(PROBLEM STATEMENT):
Please write out the data exactly, line by line.

(DATA EXTRACTS):

--------

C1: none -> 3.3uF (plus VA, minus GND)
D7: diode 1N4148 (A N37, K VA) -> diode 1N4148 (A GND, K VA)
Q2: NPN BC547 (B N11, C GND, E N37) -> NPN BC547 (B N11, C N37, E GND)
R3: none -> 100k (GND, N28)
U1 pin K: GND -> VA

--------

(WRITTEN RESPONSE):
C1: none -> 3.3uF (plus VA, minus GND)
D7: diode 1N4148 (A N37, K VA) -> diode 1N4148 (A GND, K VA)
Q2: NPN BC547 (B N11, C GND, E N37) -> NPN BC547 (B N11, C N37, E GND)
R3: none -> 100k (GND, N28)
U1 pin K: GND -> VA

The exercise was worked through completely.